● **Extracted material**:

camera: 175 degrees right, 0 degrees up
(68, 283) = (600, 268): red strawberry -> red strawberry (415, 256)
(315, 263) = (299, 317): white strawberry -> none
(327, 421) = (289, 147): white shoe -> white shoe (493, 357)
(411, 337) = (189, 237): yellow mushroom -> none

● **The problem**:
Copy out the material above in full so that every line matches the original.

● **Result**:
camera: 175 degrees right, 0 degrees up
(68, 283) = (600, 268): red strawberry -> red strawberry (415, 256)
(315, 263) = (299, 317): white strawberry -> none
(327, 421) = (289, 147): white shoe -> white shoe (493, 357)
(411, 337) = (189, 237): yellow mushroom -> none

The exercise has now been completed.